PROBLEM DETAILS. Each record should be copied exactly into the answer, and no picture should go with it.

Segment Start: INPUT RECORDS

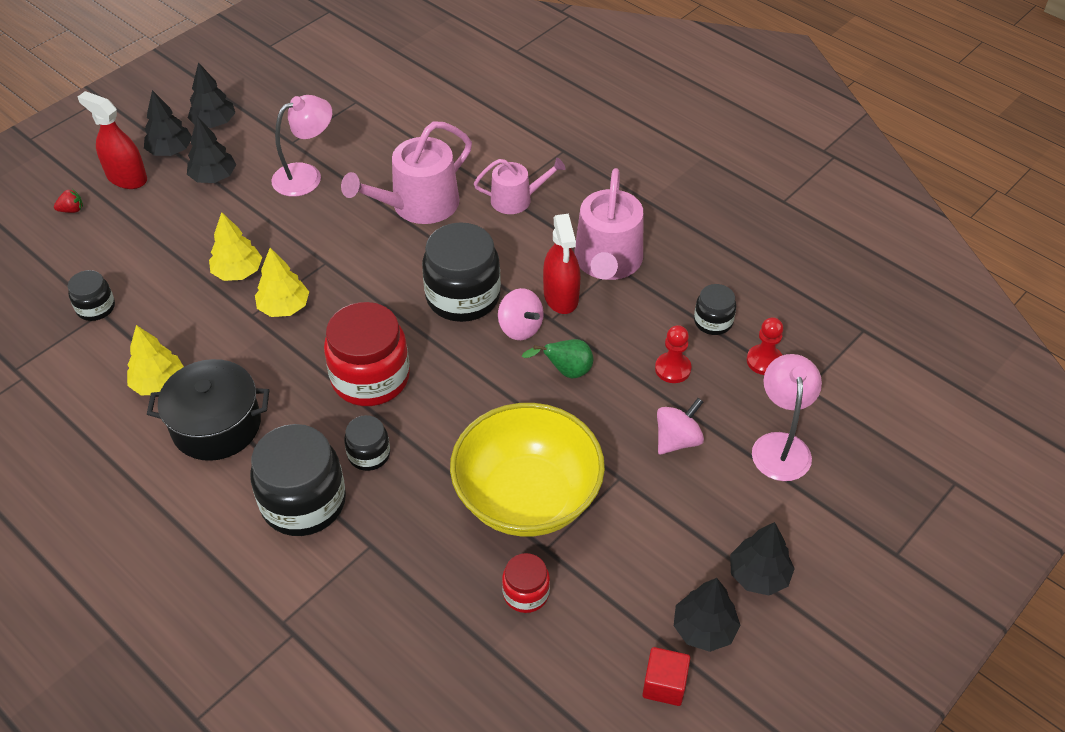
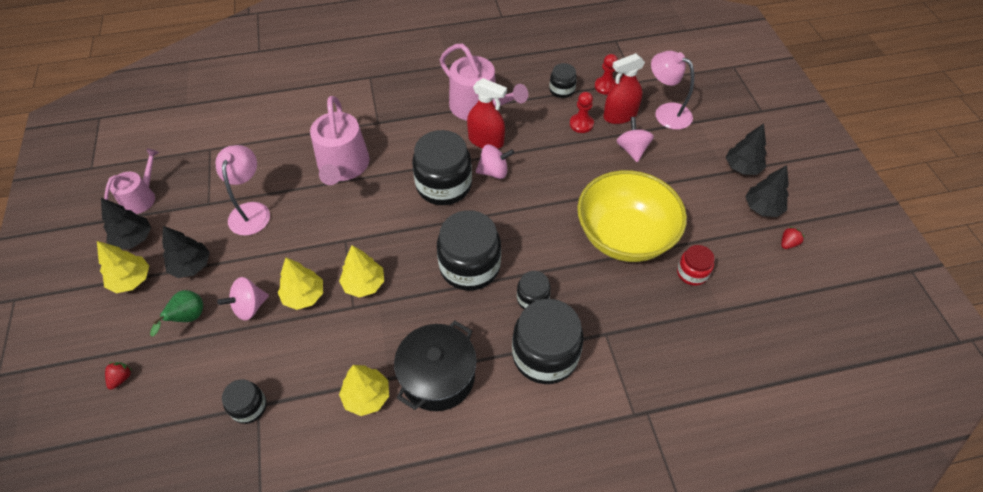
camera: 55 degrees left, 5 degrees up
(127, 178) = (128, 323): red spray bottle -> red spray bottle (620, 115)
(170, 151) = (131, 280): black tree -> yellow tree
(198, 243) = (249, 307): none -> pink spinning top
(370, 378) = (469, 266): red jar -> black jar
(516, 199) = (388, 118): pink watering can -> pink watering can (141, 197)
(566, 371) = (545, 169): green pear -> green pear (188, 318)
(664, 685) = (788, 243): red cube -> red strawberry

Segment End: INPUT RECORDS

COMPLETED EXERCISE.
camera: 55 degrees left, 5 degrees up
(127, 178) = (128, 323): red spray bottle -> red spray bottle (620, 115)
(170, 151) = (131, 280): black tree -> yellow tree
(198, 243) = (249, 307): none -> pink spinning top
(370, 378) = (469, 266): red jar -> black jar
(516, 199) = (388, 118): pink watering can -> pink watering can (141, 197)
(566, 371) = (545, 169): green pear -> green pear (188, 318)
(664, 685) = (788, 243): red cube -> red strawberry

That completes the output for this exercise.